### TASK PROMPT
Copy the records below word for word, leaving out the pictures.

### LISTED ENTRIES
+++

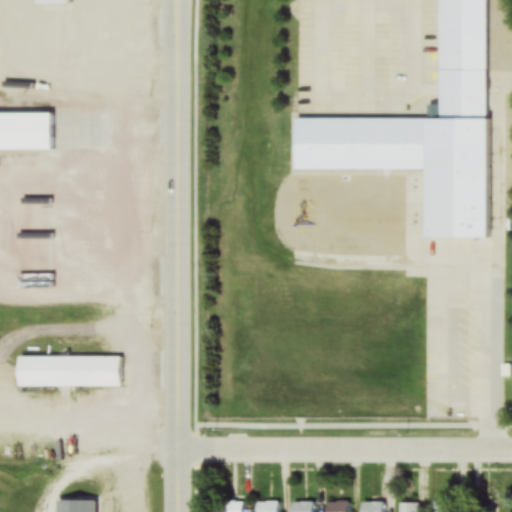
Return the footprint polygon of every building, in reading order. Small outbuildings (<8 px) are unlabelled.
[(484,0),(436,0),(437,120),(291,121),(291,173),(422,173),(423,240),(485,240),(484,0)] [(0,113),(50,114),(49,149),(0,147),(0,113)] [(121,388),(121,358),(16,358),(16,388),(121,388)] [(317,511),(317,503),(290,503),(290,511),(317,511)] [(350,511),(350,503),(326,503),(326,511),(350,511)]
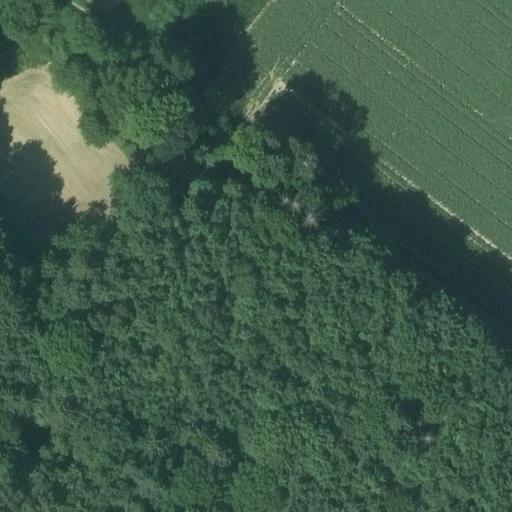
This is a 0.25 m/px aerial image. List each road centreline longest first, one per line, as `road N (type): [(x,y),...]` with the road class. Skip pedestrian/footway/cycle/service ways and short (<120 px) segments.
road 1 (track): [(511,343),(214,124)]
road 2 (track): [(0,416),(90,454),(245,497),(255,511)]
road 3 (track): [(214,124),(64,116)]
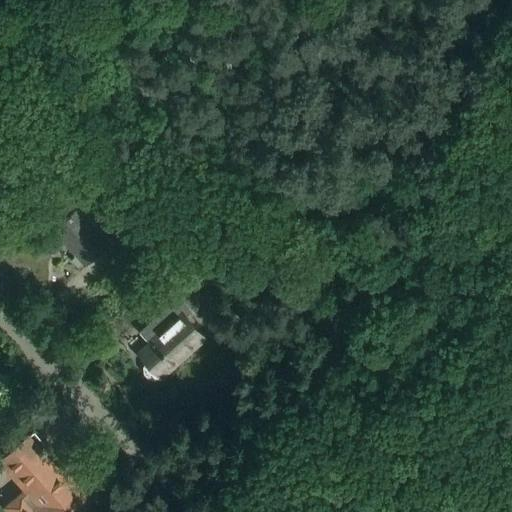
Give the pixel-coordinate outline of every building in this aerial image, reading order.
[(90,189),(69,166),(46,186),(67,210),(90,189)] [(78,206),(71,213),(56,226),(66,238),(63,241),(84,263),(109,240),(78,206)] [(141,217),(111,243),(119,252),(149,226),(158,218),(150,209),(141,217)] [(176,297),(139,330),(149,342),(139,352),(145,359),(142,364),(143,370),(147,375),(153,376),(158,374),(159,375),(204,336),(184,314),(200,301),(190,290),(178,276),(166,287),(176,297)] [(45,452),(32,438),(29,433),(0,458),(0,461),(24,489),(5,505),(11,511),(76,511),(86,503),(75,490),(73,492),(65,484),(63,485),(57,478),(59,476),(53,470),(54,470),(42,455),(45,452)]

+++

### SOLUTION BELOW
Return the footprint polygon of every building, in reading order. Small outbuildings (<8 px) are unlabelled.
[(484,0),(436,0),(437,120),(291,121),(291,173),(422,173),(423,240),(485,240),(484,0)] [(0,113),(50,114),(49,149),(0,147),(0,113)] [(121,388),(121,358),(16,358),(16,388),(121,388)] [(317,511),(317,503),(290,503),(290,511),(317,511)] [(350,511),(350,503),(326,503),(326,511),(350,511)]
This is a 0.25 m/px aerial image. List each road centreline longest first, one per line, as `road N (type): [(x,y),...]` with the road class. Skip pedestrian/footway/cycle/service ways and short (<120 px) segments.
road 1 (track): [(511,343),(214,124)]
road 2 (track): [(0,416),(90,454),(245,497),(255,511)]
road 3 (track): [(214,124),(64,116)]
Give the pixel-coordinate outline of every building in this aerial image, reading order.
[(90,189),(69,166),(46,186),(67,210),(90,189)] [(78,206),(71,213),(56,226),(66,238),(63,241),(84,263),(109,240),(78,206)] [(141,217),(111,243),(119,252),(149,226),(158,218),(150,209),(141,217)] [(176,297),(139,330),(149,342),(139,352),(145,359),(142,364),(143,370),(147,375),(153,376),(158,374),(159,375),(204,336),(184,314),(200,301),(190,290),(178,276),(166,287),(176,297)] [(45,452),(32,438),(29,433),(0,458),(0,461),(24,489),(5,505),(11,511),(76,511),(86,503),(75,490),(73,492),(65,484),(63,485),(57,478),(59,476),(53,470),(54,470),(42,455),(45,452)]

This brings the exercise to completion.